— What is needed —
Below are the entries. Print only the lines starting at the one with "camera: 95 degrees right, 0 degrees up" and ending at the one with "camera: 35 degrees right, 20 degrees up", exactly, with no pictures.

[Material for this task Boundary: Start]

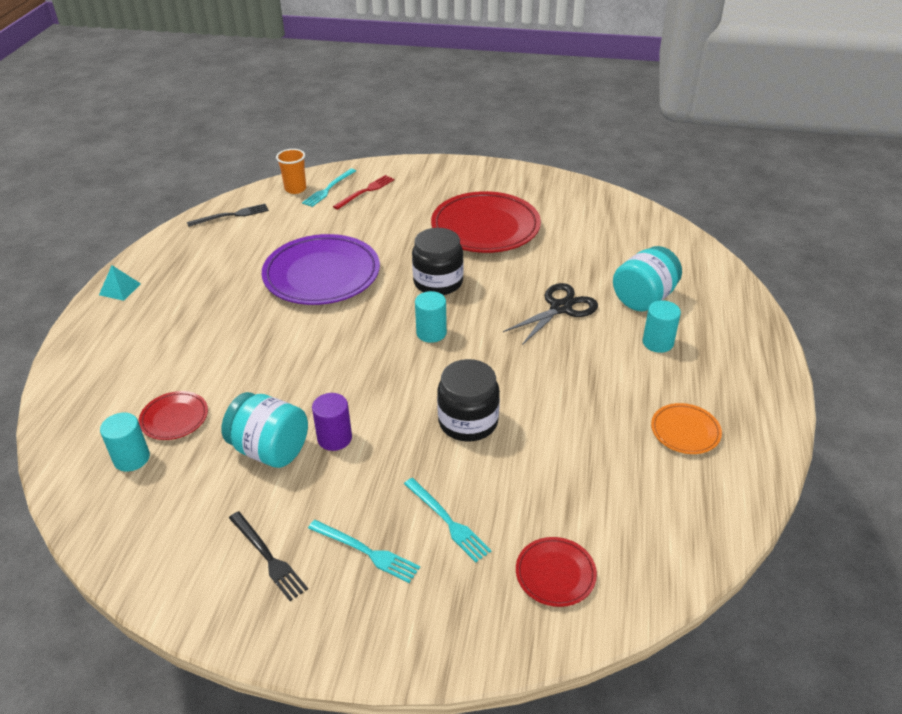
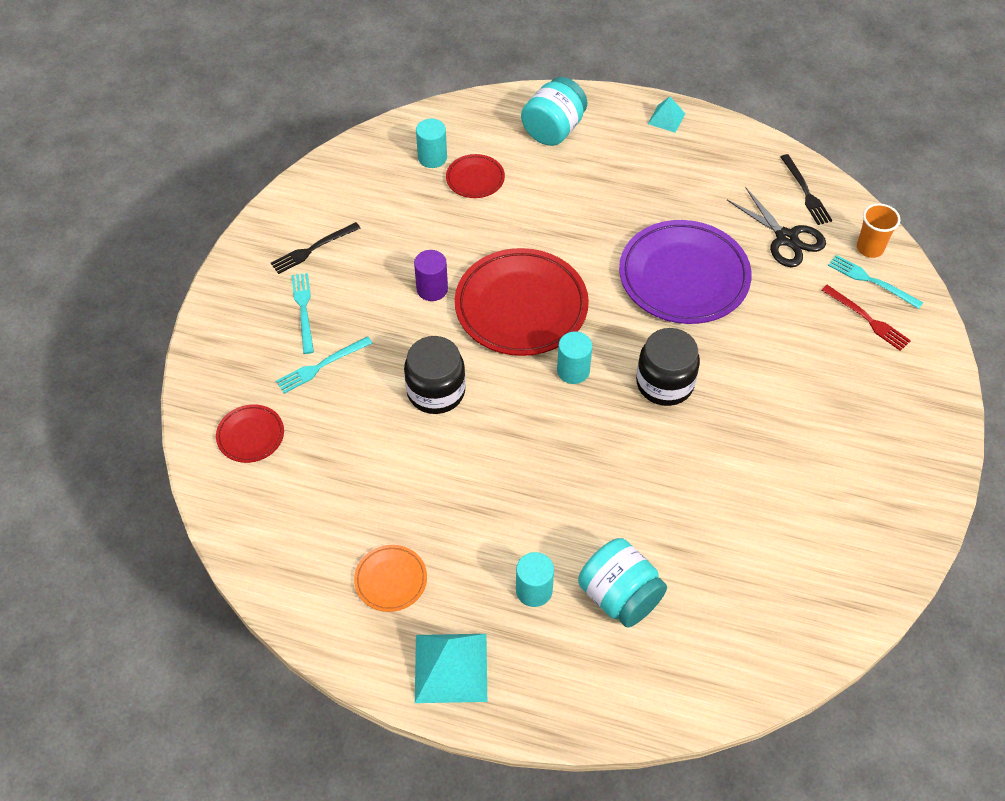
camera: 95 degrees right, 15 degrees up
(270, 450) = (426, 245): turquoise jar -> turquoise jar (553, 130)
(366, 551) = (303, 310): turquoise fork -> turquoise fork turned 135 degrees clockwise
(485, 228) = (782, 443): red plate -> red plate (521, 307)
(561, 308) = (607, 501): black scissors -> black scissors (786, 238)
(748, 384) = (450, 667): none -> turquoise pyramid

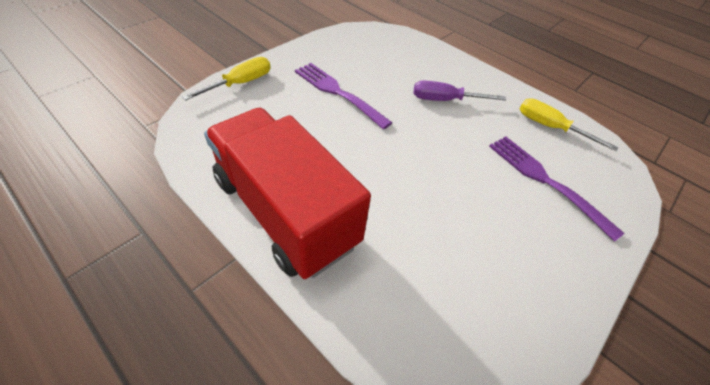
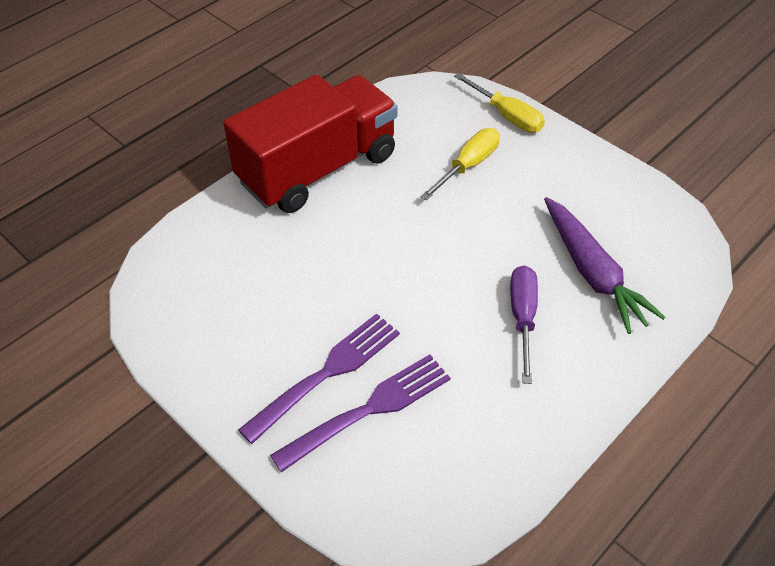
camera: 95 degrees right, 0 degrees up
(339, 93) = (510, 202): purple fork -> purple fork (326, 374)
(402, 68) = (592, 273): none -> purple carrot
(550, 127) = (484, 450): yellow screwdriver -> yellow screwdriver (468, 165)

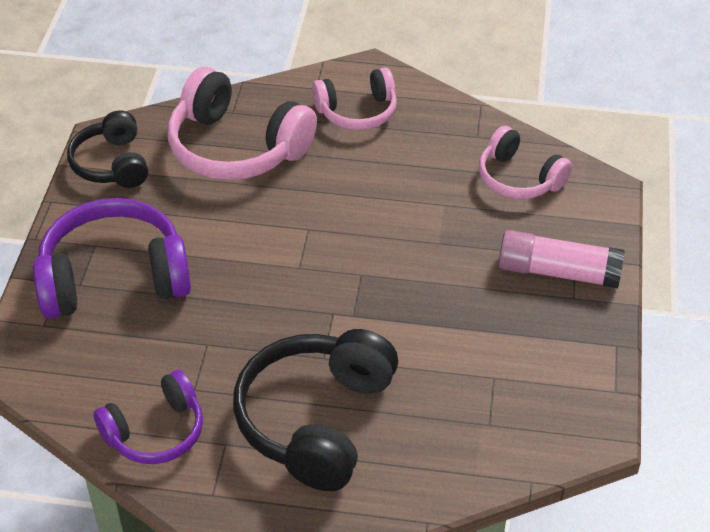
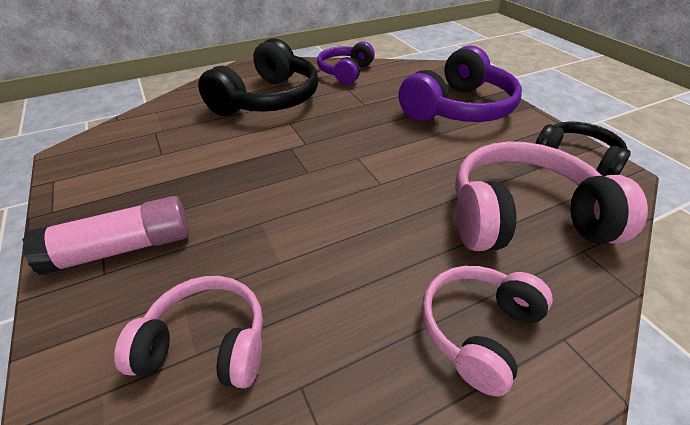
camera: 145 degrees right, 5 degrees down
(316, 420) = (268, 100): black headphones -> black headphones turned 45 degrees clockwise

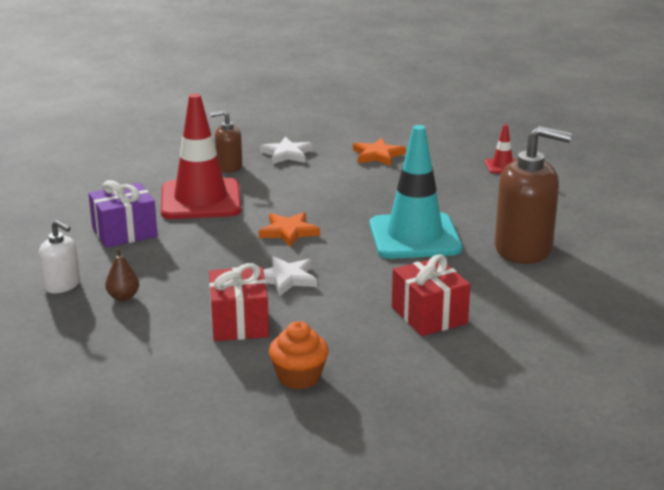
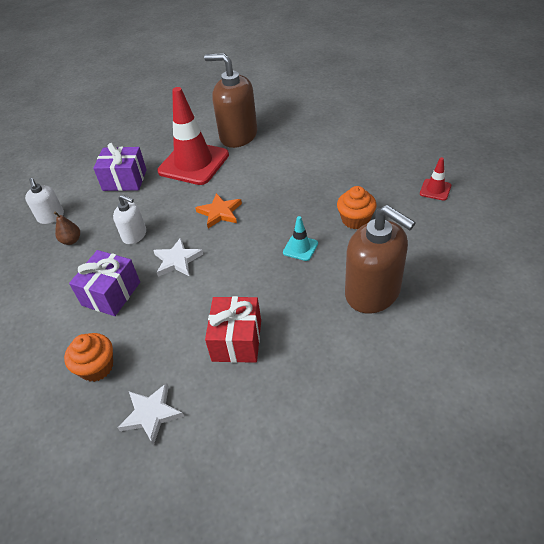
camera: 35 degrees right, 20 degrees up
(204, 273) = (134, 235): none -> white soap dispenser
(229, 166) = (238, 136): brown soap dispenser -> brown soap dispenser, size x1.90
(239, 323) = (111, 294): red gift -> purple gift
(287, 154) = (285, 133): white star -> white star (151, 414)
(377, 155) = (347, 151): orange star -> none
(414, 237) = (300, 248): turquoise traffic cone -> turquoise traffic cone, size x0.43
(448, 204) = (355, 220): none -> orange cupcake

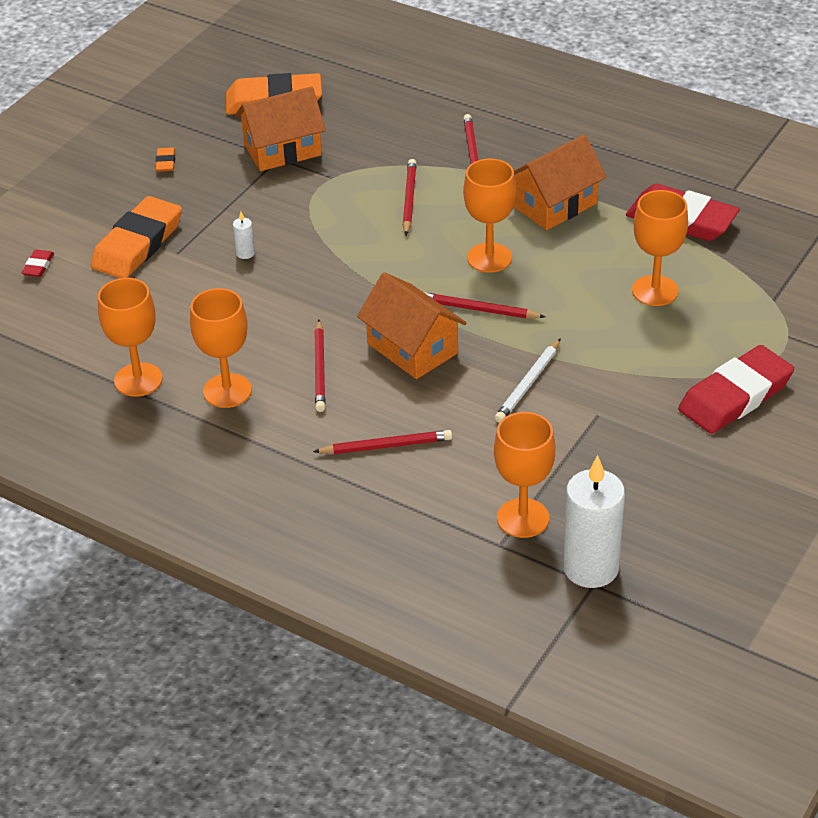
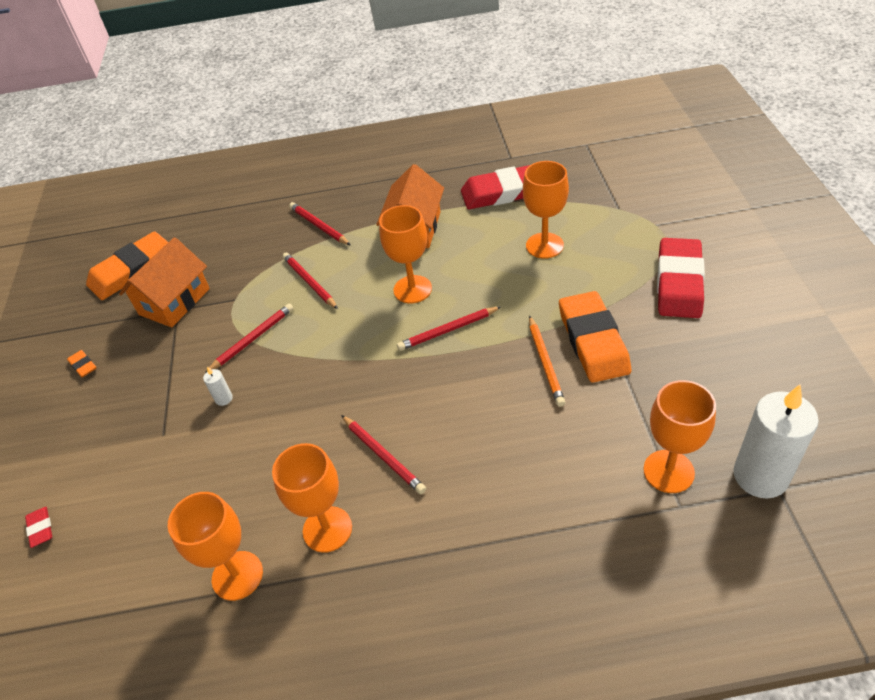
camera: 35 degrees left, 5 degrees up
(137, 244) = (120, 449): orange eraser -> orange eraser (593, 341)
(386, 446) = (505, 485): red pencil -> red pencil (253, 339)
(412, 348) = (434, 390): orange house -> none
(528, 384) = (545, 362): white pencil -> orange pencil

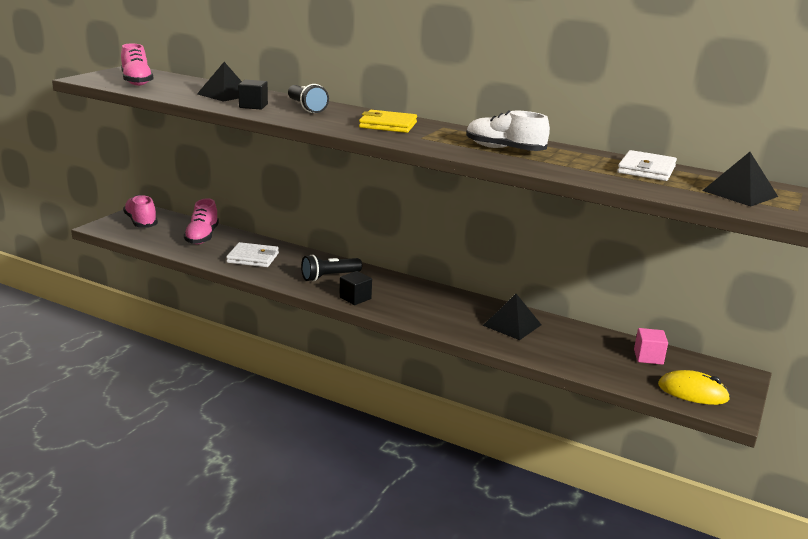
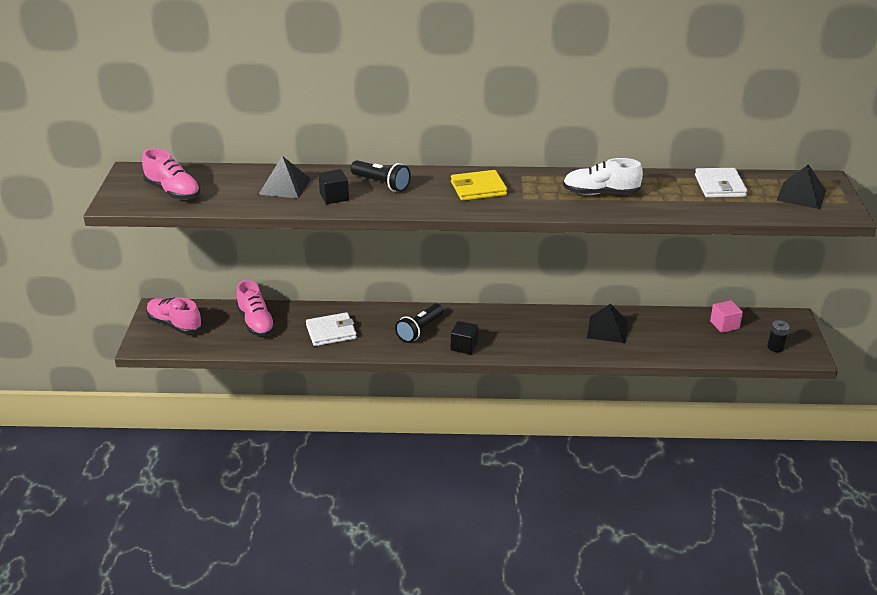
camera: 25 degrees left, 10 degrees up
(692, 392) = (775, 347): yellow mouse -> black battery

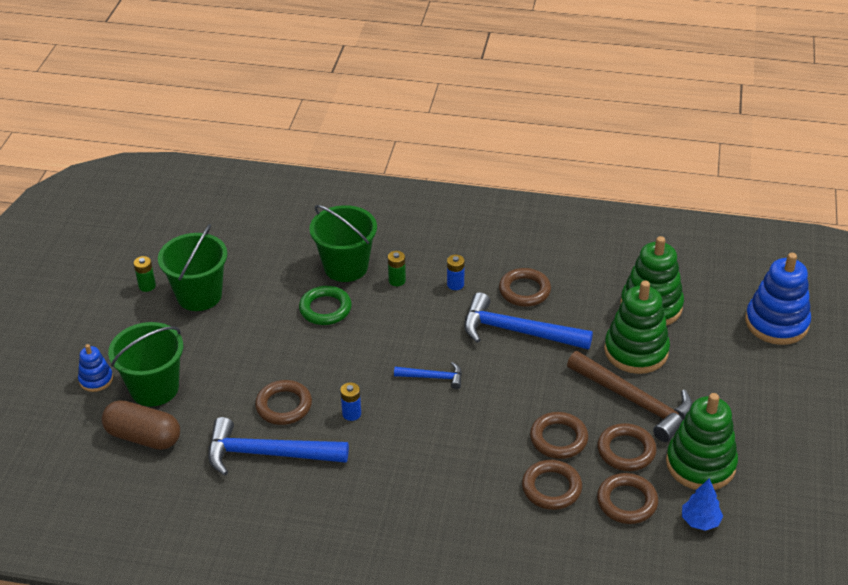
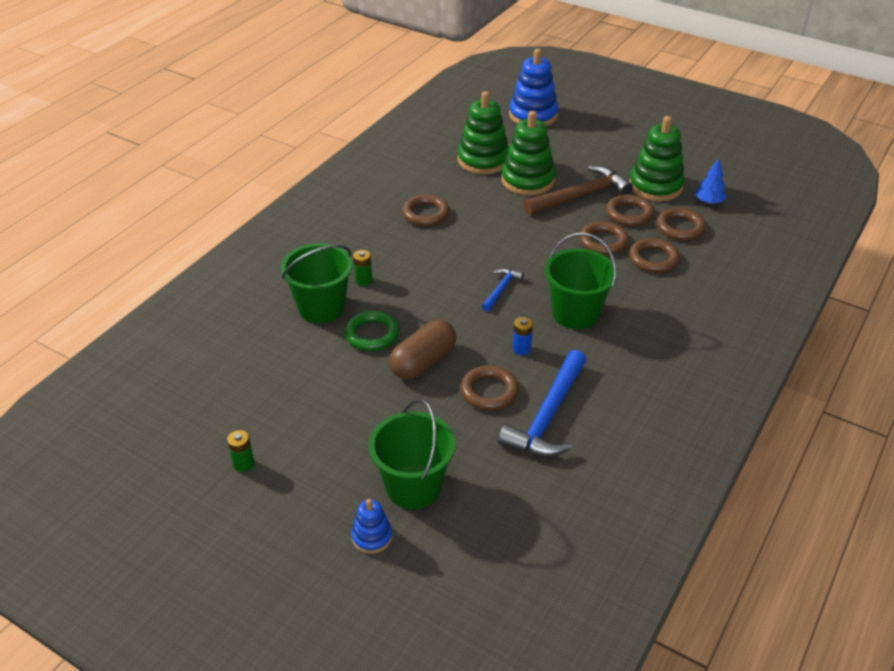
camera: 70 degrees left, 0 degrees up
(143, 437) = (482, 508): brown capsule -> brown capsule (423, 362)
(199, 295) = (290, 422): green bucket -> green bucket (575, 313)
(455, 284) = (392, 248): blue battery -> none
(517, 331) = (472, 230): blue hammer -> none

[Material for this task Boundary: End]

— Answer space —
camera: 95 degrees right, 0 degrees up
(339, 93) = (510, 202): purple fork -> purple fork (326, 374)
(402, 68) = (592, 273): none -> purple carrot
(550, 127) = (484, 450): yellow screwdriver -> yellow screwdriver (468, 165)

camera: 145 degrees right, 5 degrees down
(316, 420) = (268, 100): black headphones -> black headphones turned 45 degrees clockwise

camera: 35 degrees right, 20 degrees up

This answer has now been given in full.